[GOAL OF THE EXERCISE]
The first line of the entries below, the line containing "none -> white round brick F2:G3 level 1", and every line between them should be repeated exactly, and nothing else.

^^^^^^^^

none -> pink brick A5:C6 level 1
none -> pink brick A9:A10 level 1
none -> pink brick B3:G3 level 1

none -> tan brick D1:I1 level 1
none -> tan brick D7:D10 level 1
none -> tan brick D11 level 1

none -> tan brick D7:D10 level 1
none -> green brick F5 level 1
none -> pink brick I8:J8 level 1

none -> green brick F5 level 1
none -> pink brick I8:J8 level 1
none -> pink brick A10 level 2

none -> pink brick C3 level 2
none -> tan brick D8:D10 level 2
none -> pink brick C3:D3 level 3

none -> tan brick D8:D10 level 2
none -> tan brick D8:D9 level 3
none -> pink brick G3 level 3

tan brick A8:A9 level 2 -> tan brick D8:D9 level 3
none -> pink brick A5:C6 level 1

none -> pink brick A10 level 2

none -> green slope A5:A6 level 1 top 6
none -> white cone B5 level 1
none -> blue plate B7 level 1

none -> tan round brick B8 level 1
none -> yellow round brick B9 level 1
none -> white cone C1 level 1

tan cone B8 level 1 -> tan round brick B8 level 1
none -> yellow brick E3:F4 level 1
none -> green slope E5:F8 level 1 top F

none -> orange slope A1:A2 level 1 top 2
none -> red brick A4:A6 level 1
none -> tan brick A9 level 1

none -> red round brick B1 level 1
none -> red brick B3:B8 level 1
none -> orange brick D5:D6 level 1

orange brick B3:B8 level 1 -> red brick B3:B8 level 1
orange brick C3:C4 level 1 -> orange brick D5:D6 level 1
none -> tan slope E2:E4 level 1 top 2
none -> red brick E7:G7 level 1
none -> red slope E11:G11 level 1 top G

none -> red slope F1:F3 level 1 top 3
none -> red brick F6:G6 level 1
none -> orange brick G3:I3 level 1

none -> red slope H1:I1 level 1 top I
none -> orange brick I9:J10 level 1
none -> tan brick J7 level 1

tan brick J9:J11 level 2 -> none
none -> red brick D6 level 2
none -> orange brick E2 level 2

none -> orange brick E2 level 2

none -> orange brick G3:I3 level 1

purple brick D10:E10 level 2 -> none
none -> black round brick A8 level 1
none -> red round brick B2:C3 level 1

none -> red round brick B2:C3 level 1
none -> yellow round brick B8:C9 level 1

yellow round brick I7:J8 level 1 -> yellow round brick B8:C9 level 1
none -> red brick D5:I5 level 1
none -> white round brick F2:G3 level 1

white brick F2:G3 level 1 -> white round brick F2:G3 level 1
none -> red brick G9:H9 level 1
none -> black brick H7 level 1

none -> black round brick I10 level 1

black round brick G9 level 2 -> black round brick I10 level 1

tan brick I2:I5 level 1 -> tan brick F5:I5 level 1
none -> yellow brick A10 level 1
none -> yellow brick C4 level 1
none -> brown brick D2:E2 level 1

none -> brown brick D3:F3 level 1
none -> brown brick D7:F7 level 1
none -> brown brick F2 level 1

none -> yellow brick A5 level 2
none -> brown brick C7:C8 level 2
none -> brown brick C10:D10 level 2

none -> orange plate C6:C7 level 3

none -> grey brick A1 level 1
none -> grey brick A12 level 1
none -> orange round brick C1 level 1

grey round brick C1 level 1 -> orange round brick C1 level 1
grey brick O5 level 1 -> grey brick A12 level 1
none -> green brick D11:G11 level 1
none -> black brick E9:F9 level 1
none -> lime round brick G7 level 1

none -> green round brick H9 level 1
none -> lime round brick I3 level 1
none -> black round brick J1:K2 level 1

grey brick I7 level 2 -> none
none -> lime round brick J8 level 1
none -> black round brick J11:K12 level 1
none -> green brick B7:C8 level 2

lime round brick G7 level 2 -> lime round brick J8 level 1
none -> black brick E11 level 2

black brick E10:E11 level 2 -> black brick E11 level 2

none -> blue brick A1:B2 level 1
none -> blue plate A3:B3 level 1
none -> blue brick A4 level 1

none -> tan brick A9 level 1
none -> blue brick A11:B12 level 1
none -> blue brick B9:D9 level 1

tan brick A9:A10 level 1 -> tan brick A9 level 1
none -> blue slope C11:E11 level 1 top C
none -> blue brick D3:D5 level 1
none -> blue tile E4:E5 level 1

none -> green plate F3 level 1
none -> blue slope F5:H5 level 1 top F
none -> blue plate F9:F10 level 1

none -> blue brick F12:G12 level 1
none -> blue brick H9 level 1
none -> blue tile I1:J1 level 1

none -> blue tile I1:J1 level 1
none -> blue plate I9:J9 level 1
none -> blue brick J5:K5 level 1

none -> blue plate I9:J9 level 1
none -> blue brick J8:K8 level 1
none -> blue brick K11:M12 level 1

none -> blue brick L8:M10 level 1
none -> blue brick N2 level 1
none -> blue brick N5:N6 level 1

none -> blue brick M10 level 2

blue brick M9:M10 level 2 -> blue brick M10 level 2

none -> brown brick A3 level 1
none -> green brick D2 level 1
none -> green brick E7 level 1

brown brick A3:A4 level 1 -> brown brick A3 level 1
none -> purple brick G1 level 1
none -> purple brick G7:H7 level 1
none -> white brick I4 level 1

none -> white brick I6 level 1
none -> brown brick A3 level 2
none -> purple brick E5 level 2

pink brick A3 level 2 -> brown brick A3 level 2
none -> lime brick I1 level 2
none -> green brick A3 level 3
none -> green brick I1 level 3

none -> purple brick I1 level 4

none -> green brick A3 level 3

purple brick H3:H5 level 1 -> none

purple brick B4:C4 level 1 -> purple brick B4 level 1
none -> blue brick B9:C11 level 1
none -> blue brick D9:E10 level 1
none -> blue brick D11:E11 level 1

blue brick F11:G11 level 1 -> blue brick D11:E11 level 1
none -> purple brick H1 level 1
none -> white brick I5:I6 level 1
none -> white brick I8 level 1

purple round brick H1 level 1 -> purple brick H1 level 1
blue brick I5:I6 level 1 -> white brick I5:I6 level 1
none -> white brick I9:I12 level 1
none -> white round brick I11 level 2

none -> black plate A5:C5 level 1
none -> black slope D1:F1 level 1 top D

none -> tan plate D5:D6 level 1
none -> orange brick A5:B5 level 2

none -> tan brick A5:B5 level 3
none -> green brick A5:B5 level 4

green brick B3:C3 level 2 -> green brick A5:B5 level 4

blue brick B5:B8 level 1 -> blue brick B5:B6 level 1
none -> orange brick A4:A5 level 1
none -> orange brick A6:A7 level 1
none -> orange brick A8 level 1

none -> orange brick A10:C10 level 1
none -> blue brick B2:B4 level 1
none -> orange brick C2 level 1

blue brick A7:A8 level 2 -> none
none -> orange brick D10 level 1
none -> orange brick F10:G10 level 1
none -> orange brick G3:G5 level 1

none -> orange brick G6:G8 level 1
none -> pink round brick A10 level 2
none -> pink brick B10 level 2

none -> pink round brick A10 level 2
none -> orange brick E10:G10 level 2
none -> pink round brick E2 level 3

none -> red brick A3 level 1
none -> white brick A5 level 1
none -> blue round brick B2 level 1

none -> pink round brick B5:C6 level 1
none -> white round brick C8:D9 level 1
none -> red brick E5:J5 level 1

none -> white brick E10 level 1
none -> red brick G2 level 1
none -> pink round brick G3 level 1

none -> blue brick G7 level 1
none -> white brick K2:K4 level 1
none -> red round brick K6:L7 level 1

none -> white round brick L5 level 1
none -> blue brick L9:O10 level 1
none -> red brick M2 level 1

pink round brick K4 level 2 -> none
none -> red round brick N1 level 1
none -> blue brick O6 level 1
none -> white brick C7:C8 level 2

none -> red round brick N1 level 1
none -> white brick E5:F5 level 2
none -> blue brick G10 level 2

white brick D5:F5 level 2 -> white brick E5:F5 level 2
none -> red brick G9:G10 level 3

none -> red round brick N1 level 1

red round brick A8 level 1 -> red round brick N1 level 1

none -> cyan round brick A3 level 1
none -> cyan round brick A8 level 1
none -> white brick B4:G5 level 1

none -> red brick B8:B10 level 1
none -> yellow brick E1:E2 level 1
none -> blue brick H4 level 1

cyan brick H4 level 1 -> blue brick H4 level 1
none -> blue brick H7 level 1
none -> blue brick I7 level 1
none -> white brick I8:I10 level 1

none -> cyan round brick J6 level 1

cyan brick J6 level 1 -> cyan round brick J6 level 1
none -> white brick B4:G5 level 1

^^^^^^^^

[FINISHED EXERCISE]
none -> pink brick A5:C6 level 1
none -> pink brick A9:A10 level 1
none -> pink brick B3:G3 level 1

none -> tan brick D1:I1 level 1
none -> tan brick D7:D10 level 1
none -> tan brick D11 level 1

none -> tan brick D7:D10 level 1
none -> green brick F5 level 1
none -> pink brick I8:J8 level 1

none -> green brick F5 level 1
none -> pink brick I8:J8 level 1
none -> pink brick A10 level 2

none -> pink brick C3 level 2
none -> tan brick D8:D10 level 2
none -> pink brick C3:D3 level 3

none -> tan brick D8:D10 level 2
none -> tan brick D8:D9 level 3
none -> pink brick G3 level 3

tan brick A8:A9 level 2 -> tan brick D8:D9 level 3
none -> pink brick A5:C6 level 1

none -> pink brick A10 level 2

none -> green slope A5:A6 level 1 top 6
none -> white cone B5 level 1
none -> blue plate B7 level 1

none -> tan round brick B8 level 1
none -> yellow round brick B9 level 1
none -> white cone C1 level 1

tan cone B8 level 1 -> tan round brick B8 level 1
none -> yellow brick E3:F4 level 1
none -> green slope E5:F8 level 1 top F

none -> orange slope A1:A2 level 1 top 2
none -> red brick A4:A6 level 1
none -> tan brick A9 level 1

none -> red round brick B1 level 1
none -> red brick B3:B8 level 1
none -> orange brick D5:D6 level 1

orange brick B3:B8 level 1 -> red brick B3:B8 level 1
orange brick C3:C4 level 1 -> orange brick D5:D6 level 1
none -> tan slope E2:E4 level 1 top 2
none -> red brick E7:G7 level 1
none -> red slope E11:G11 level 1 top G

none -> red slope F1:F3 level 1 top 3
none -> red brick F6:G6 level 1
none -> orange brick G3:I3 level 1

none -> red slope H1:I1 level 1 top I
none -> orange brick I9:J10 level 1
none -> tan brick J7 level 1

tan brick J9:J11 level 2 -> none
none -> red brick D6 level 2
none -> orange brick E2 level 2

none -> orange brick E2 level 2

none -> orange brick G3:I3 level 1

purple brick D10:E10 level 2 -> none
none -> black round brick A8 level 1
none -> red round brick B2:C3 level 1

none -> red round brick B2:C3 level 1
none -> yellow round brick B8:C9 level 1

yellow round brick I7:J8 level 1 -> yellow round brick B8:C9 level 1
none -> red brick D5:I5 level 1
none -> white round brick F2:G3 level 1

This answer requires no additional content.